## Exercise data
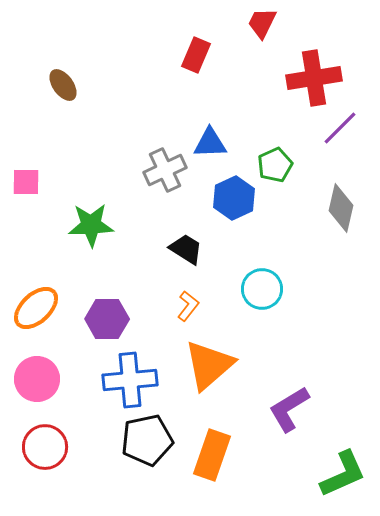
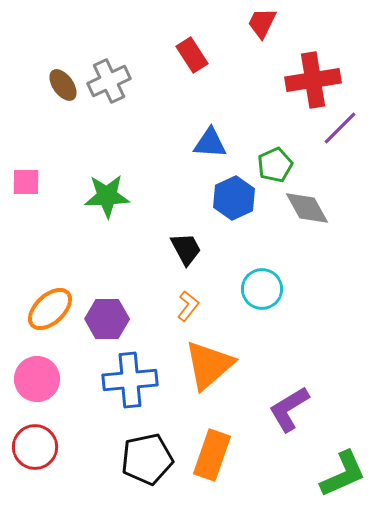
red rectangle: moved 4 px left; rotated 56 degrees counterclockwise
red cross: moved 1 px left, 2 px down
blue triangle: rotated 6 degrees clockwise
gray cross: moved 56 px left, 89 px up
gray diamond: moved 34 px left; rotated 42 degrees counterclockwise
green star: moved 16 px right, 29 px up
black trapezoid: rotated 30 degrees clockwise
orange ellipse: moved 14 px right, 1 px down
black pentagon: moved 19 px down
red circle: moved 10 px left
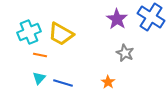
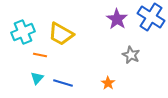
cyan cross: moved 6 px left
gray star: moved 6 px right, 2 px down
cyan triangle: moved 2 px left
orange star: moved 1 px down
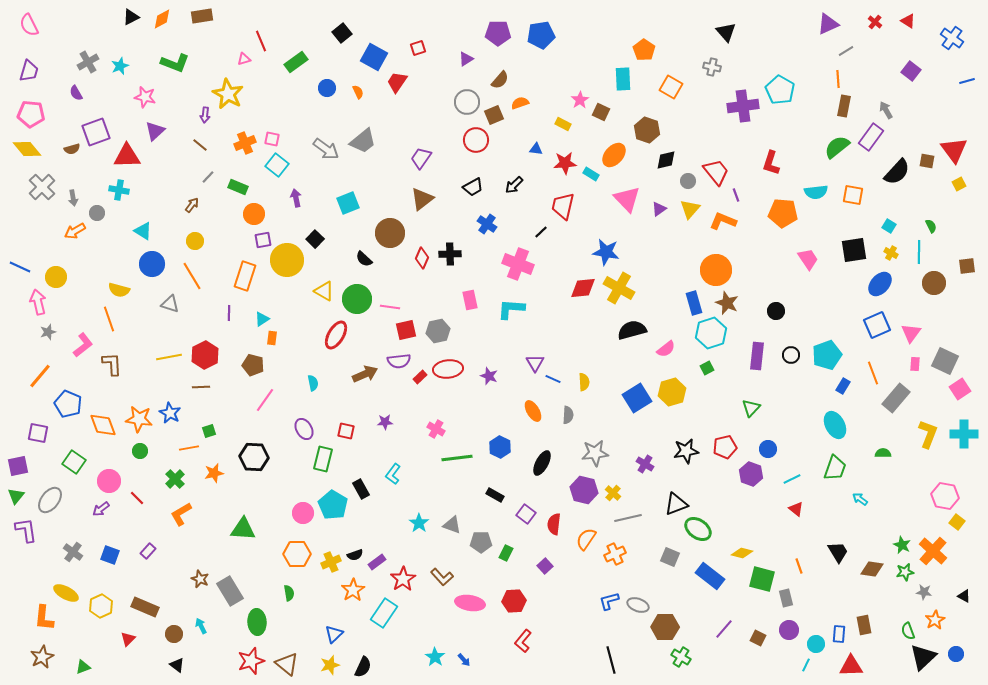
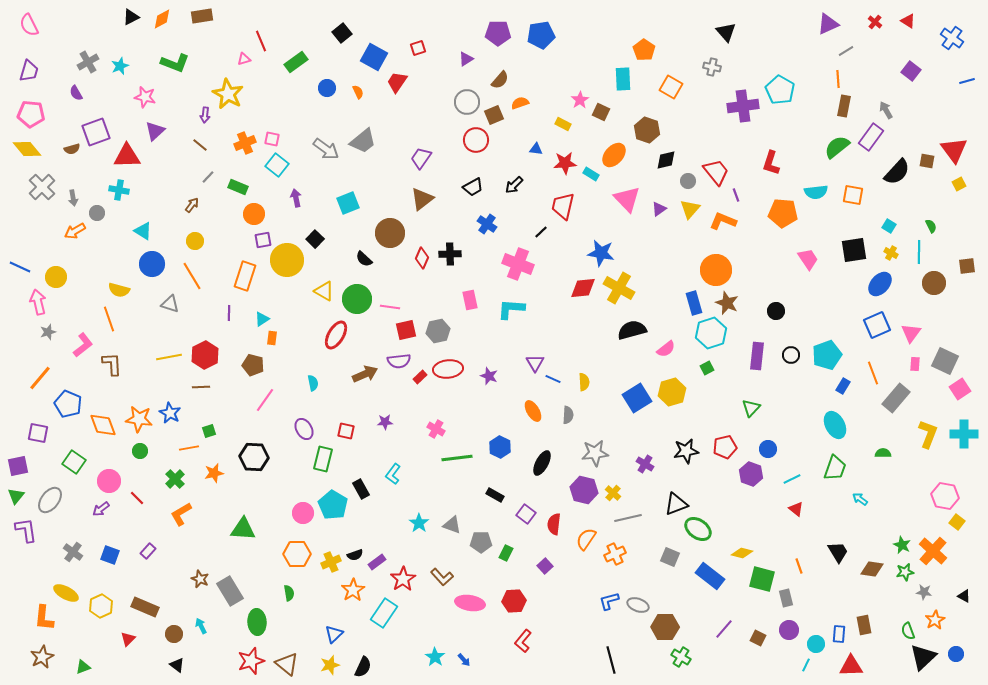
blue star at (606, 252): moved 5 px left, 1 px down
orange line at (40, 376): moved 2 px down
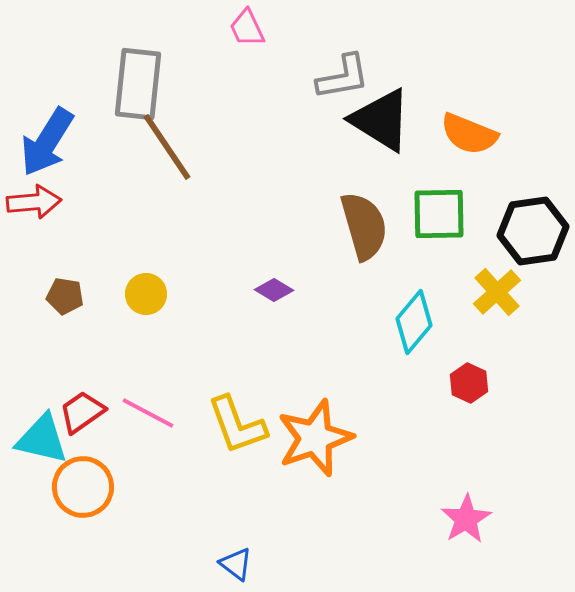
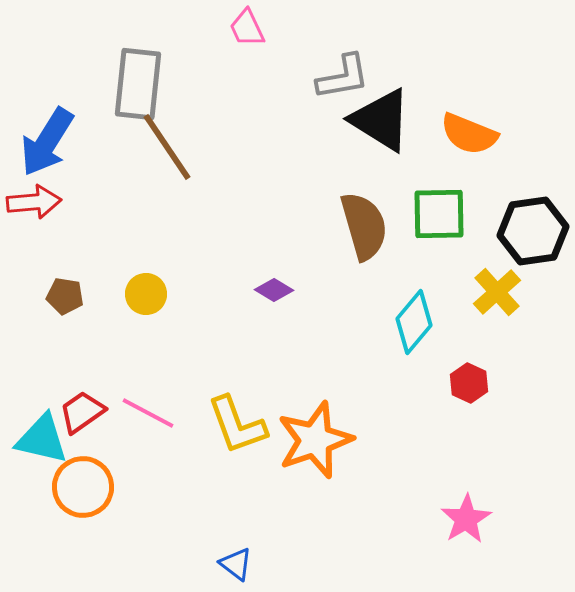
orange star: moved 2 px down
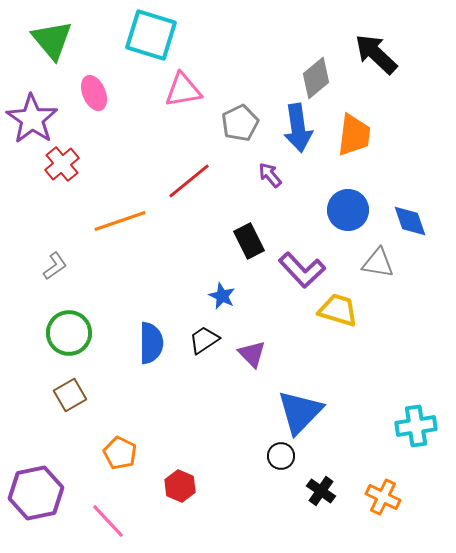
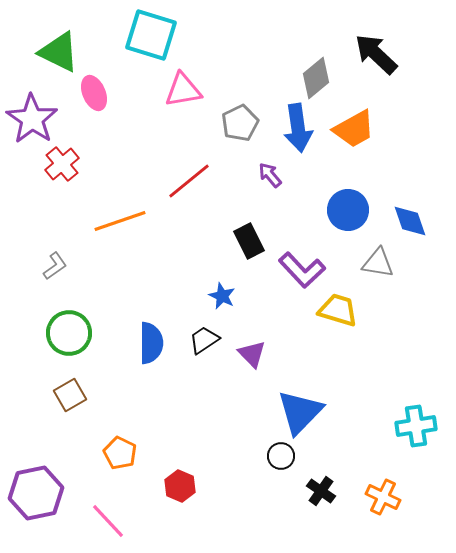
green triangle: moved 7 px right, 12 px down; rotated 24 degrees counterclockwise
orange trapezoid: moved 6 px up; rotated 54 degrees clockwise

## What the task requires
Output exactly, and only, the lines running from the line containing "black pentagon: moved 19 px down" to the last line of the entries above, omitting the pictures.

## Result for this task
black pentagon: moved 19 px down
red circle: moved 10 px left
cyan cross: moved 6 px left
gray star: moved 6 px right, 2 px down
cyan triangle: moved 2 px left
orange star: moved 1 px down
blue star at (606, 252): moved 5 px left, 1 px down
orange line at (40, 376): moved 2 px down
orange star: moved 2 px down
green triangle: moved 7 px right, 12 px down; rotated 24 degrees counterclockwise
orange trapezoid: moved 6 px up; rotated 54 degrees clockwise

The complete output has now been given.